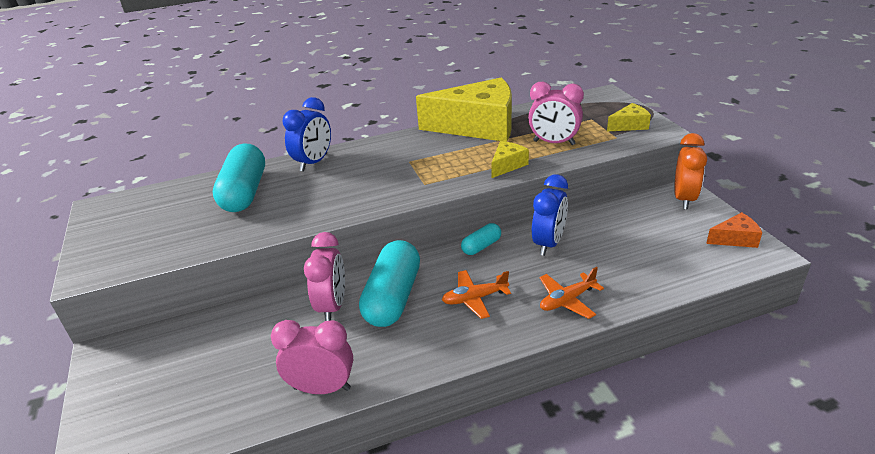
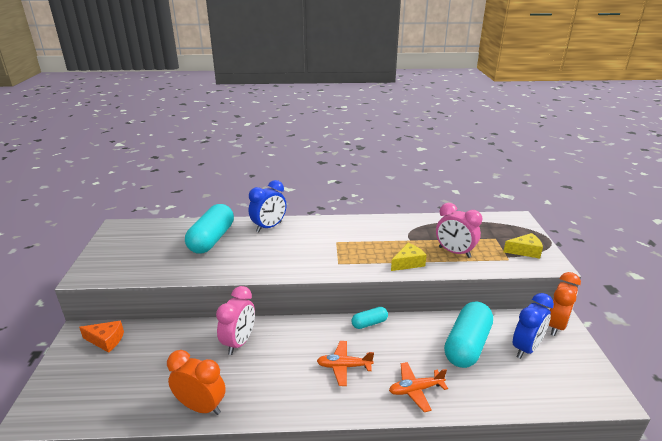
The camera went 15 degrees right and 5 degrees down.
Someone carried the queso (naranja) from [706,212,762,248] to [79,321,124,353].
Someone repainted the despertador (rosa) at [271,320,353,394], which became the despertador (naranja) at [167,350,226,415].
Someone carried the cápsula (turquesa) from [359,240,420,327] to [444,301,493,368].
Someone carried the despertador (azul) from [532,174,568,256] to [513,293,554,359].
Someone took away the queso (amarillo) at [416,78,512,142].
********************
Leaving every picture out, write out exactly the lines from the beginning of the listing above to the line with "Someone carried the despertador", inclusive.

The camera went 15 degrees right and 5 degrees down.
Someone carried the queso (naranja) from [706,212,762,248] to [79,321,124,353].
Someone repainted the despertador (rosa) at [271,320,353,394], which became the despertador (naranja) at [167,350,226,415].
Someone carried the cápsula (turquesa) from [359,240,420,327] to [444,301,493,368].
Someone carried the despertador (azul) from [532,174,568,256] to [513,293,554,359].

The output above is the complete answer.